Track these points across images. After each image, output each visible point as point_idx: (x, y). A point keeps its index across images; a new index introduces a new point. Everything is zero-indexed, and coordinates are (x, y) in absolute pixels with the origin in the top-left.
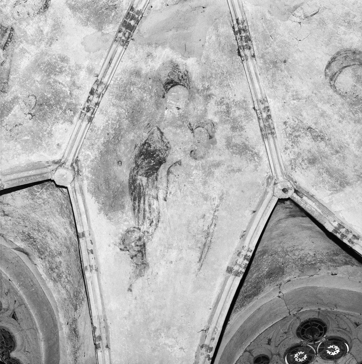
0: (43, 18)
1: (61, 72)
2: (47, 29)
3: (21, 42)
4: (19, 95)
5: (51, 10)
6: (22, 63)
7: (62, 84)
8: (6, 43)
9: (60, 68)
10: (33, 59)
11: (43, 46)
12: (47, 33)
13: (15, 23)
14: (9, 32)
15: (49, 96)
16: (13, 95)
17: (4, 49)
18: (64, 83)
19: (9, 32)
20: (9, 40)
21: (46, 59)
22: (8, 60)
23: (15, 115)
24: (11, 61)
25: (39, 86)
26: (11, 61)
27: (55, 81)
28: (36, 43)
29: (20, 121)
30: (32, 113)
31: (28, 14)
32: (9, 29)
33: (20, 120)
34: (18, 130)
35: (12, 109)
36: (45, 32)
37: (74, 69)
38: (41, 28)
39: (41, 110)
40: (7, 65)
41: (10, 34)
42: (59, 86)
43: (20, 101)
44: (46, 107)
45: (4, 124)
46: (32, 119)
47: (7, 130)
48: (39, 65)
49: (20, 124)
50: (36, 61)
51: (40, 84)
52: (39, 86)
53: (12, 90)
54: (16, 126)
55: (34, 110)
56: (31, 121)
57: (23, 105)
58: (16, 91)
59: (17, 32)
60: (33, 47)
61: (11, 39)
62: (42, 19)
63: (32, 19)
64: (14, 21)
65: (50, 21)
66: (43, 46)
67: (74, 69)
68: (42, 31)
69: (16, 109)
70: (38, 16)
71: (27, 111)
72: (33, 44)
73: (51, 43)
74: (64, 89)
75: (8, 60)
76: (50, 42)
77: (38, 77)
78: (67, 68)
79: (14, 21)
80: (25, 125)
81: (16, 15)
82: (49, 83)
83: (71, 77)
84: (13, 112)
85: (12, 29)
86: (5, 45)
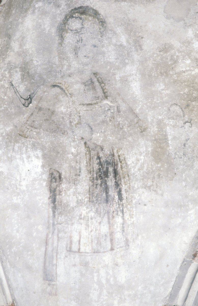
0: (109, 34)
1: (176, 62)
2: (123, 39)
3: (114, 74)
4: (160, 117)
5: (110, 20)
6: (134, 89)
7: (187, 71)
8: (103, 90)
9: (171, 59)
10: (139, 76)
11: (136, 56)
12: (128, 42)
13: (93, 67)
14: (95, 80)
15: (186, 90)
16: (154, 124)
17: (106, 97)
18: (188, 68)
19: (95, 80)
20: (103, 85)
21: (150, 64)
22: (120, 101)
23: (174, 138)
24: (123, 99)
25: (168, 92)
26: (123, 99)
27: (179, 74)
28: (127, 61)
29: (183, 138)
30: (187, 120)
31: (95, 46)
32: (93, 77)
33: (183, 136)
34: (190, 147)
35: (166, 135)
36: (125, 44)
37: (184, 48)
38: (119, 44)
39: (192, 110)
40: (123, 107)
41: (98, 80)
42: (185, 76)
43: (166, 121)
44: (194, 103)
45: (173, 157)
46: (193, 125)
47: (181, 158)
48: (150, 76)
49: (187, 140)
50: (143, 75)
51: (167, 90)
52: (168, 92)
53: (150, 120)
54: (184, 145)
55: (186, 116)
56: (193, 128)
57: (171, 122)
58: (154, 117)
59: (103, 71)
60: (128, 68)
61: (103, 83)
62: (110, 36)
63: (103, 46)
64: (90, 66)
65: (119, 30)
66: (136, 56)
67: (184, 48)
68: (121, 45)
69: (170, 131)
70: (104, 37)
71: (182, 122)
72: (125, 64)
73: (140, 46)
74: (193, 73)
75: (120, 101)
76: (138, 44)
77: (160, 86)
78: (177, 54)
79: (90, 66)
80: (191, 135)
81: (85, 60)
82: (175, 81)
83: (189, 57)
84: (170, 138)
85: (95, 74)
86: (104, 93)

-*-*-

_SHORT PROBLEM_. Copy out, word for word, every line from the start of the rows up to and including the line containing "53: (12, 90)", leaving the pictures out of your answer.

_RESULT BELOW_.
Track these points across images. After each image, output each visible point as point_idx: (x, y). A point keeps its index across images; a new index introduces a new point. Everything is zero-indexed, and coordinates are (x, y) in absolute pixels with the origin in the top-left.
0: (43, 18)
1: (61, 72)
2: (47, 29)
3: (21, 42)
4: (19, 95)
5: (51, 10)
6: (22, 63)
7: (62, 84)
8: (6, 43)
9: (60, 68)
10: (33, 59)
11: (43, 46)
12: (47, 33)
13: (15, 23)
14: (9, 32)
15: (49, 96)
16: (13, 95)
17: (4, 49)
18: (64, 83)
19: (9, 32)
20: (9, 40)
21: (46, 59)
22: (8, 60)
23: (15, 115)
24: (11, 61)
25: (39, 86)
26: (11, 61)
27: (55, 81)
28: (36, 43)
29: (20, 121)
30: (32, 113)
31: (28, 14)
32: (9, 29)
33: (20, 120)
34: (18, 130)
35: (12, 109)
36: (45, 32)
37: (74, 69)
38: (41, 28)
39: (41, 110)
40: (7, 65)
41: (10, 34)
42: (59, 86)
43: (20, 101)
44: (46, 107)
45: (4, 124)
46: (32, 119)
47: (7, 130)
48: (39, 65)
49: (20, 124)
50: (36, 61)
51: (40, 84)
52: (39, 86)
53: (12, 90)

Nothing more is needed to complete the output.